> **ACTIVITY**
Read the records below. Copy each line where the string "schwarz" occurs.
▽
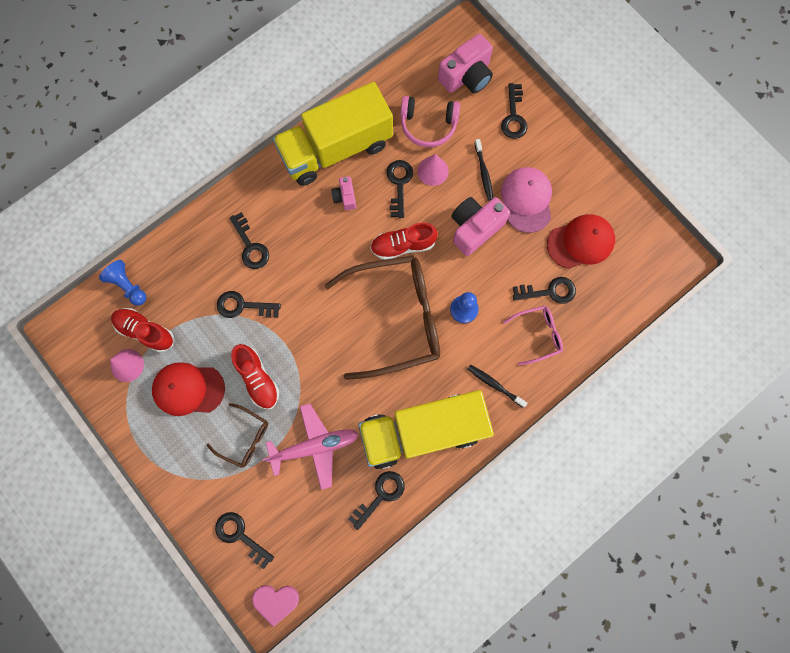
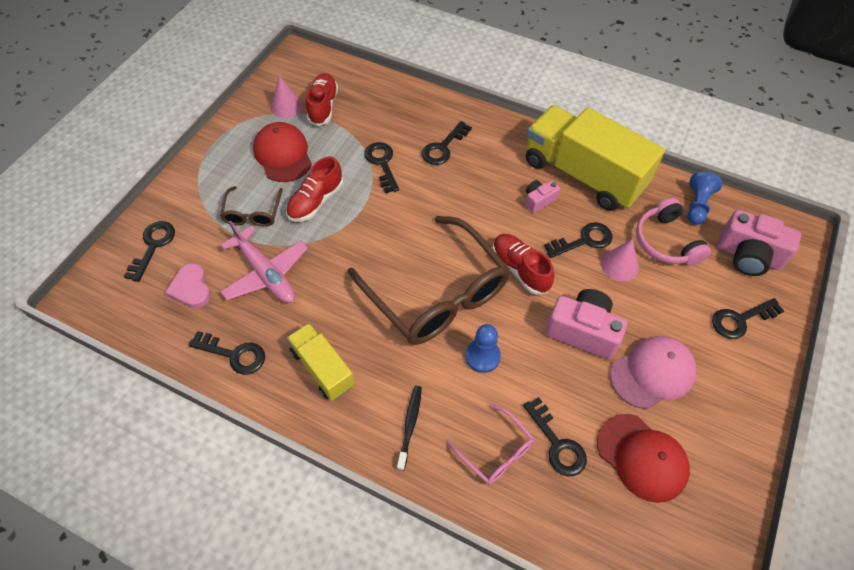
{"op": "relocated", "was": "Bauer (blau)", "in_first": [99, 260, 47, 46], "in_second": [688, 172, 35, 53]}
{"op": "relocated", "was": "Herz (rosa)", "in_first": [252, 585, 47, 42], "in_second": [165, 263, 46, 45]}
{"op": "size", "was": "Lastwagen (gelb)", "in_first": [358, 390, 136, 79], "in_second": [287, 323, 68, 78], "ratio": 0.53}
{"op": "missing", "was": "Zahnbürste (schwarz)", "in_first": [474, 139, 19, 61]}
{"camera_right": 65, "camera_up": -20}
△
▽
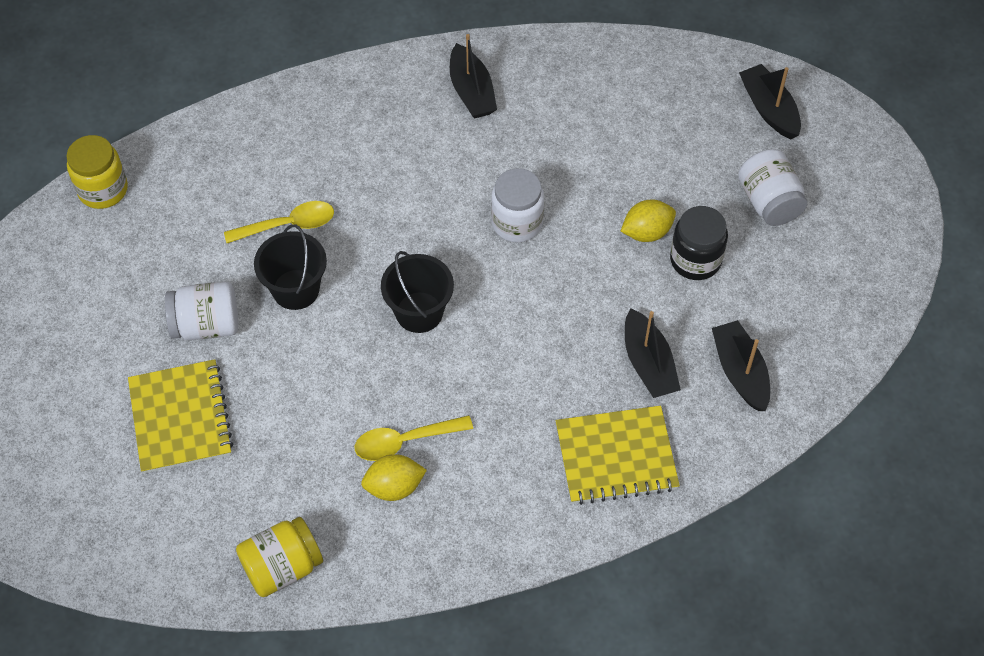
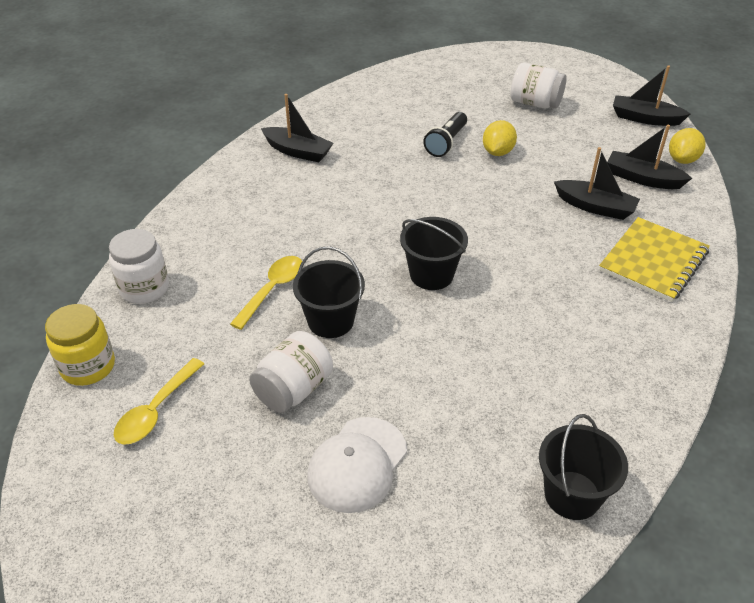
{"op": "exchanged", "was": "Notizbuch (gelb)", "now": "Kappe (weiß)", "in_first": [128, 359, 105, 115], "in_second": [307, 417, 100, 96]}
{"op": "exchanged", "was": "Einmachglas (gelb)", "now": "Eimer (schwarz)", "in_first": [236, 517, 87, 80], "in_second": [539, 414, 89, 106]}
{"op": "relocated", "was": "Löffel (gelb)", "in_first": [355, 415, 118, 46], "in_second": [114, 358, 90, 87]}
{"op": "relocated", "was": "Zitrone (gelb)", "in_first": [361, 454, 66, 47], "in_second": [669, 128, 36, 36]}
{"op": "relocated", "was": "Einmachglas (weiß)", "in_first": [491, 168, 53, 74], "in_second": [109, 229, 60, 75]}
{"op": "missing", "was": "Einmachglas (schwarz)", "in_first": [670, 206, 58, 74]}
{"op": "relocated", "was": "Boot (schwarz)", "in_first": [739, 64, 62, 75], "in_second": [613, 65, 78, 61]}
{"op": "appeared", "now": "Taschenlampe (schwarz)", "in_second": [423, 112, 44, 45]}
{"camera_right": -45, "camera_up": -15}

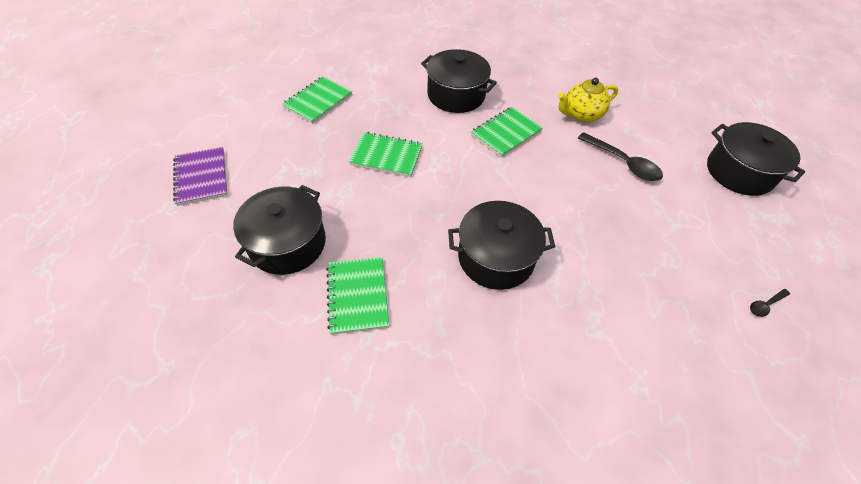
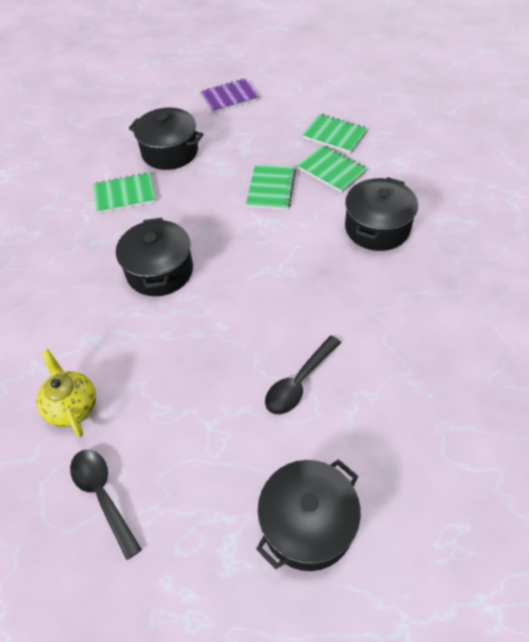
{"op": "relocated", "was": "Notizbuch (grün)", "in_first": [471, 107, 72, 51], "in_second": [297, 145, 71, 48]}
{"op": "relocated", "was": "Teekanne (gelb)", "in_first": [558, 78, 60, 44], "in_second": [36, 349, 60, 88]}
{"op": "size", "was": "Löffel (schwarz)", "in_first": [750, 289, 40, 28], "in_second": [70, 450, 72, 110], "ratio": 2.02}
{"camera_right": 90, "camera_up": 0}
△
> **COMPLETED TASK**
{"op": "missing", "was": "Zahnbürste (schwarz)", "in_first": [474, 139, 19, 61]}
{"op": "exchanged", "was": "Einmachglas (gelb)", "now": "Eimer (schwarz)", "in_first": [236, 517, 87, 80], "in_second": [539, 414, 89, 106]}
{"op": "missing", "was": "Einmachglas (schwarz)", "in_first": [670, 206, 58, 74]}
{"op": "relocated", "was": "Boot (schwarz)", "in_first": [739, 64, 62, 75], "in_second": [613, 65, 78, 61]}
{"op": "appeared", "now": "Taschenlampe (schwarz)", "in_second": [423, 112, 44, 45]}
{"op": "size", "was": "Löffel (schwarz)", "in_first": [750, 289, 40, 28], "in_second": [70, 450, 72, 110], "ratio": 2.02}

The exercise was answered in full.